(Available data Opens)

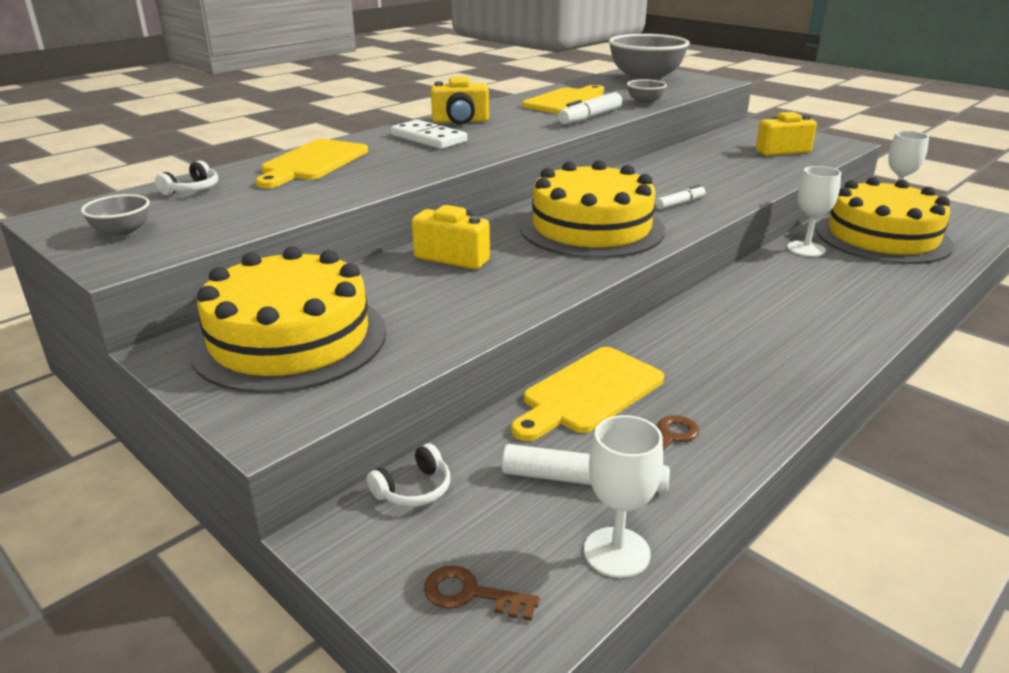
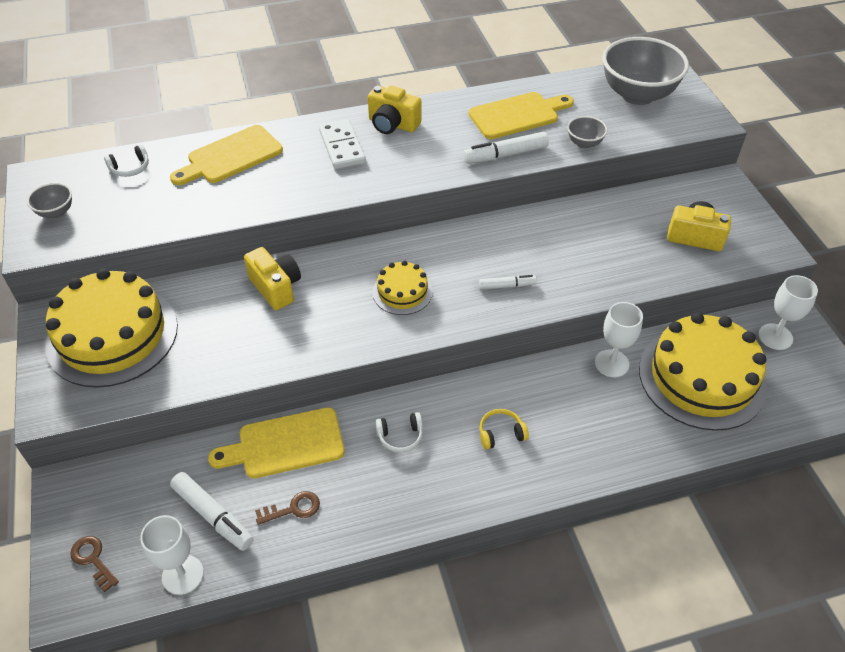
camera: 30 degrees right, 20 degrees up
(414, 489) = (124, 472): white headphones -> white headphones (400, 436)
(591, 228) = (402, 292): yellow cake -> yellow cake, size x0.49
(786, 314) = (501, 433): none -> yellow headphones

(Available data Closes)

Problem statement: Take the line containing "(591, 228) = (402, 292): yellow" as the first line and the last line of the data above as the final one. Write out these lines and all between them exactly.

Result for this task:
(591, 228) = (402, 292): yellow cake -> yellow cake, size x0.49
(786, 314) = (501, 433): none -> yellow headphones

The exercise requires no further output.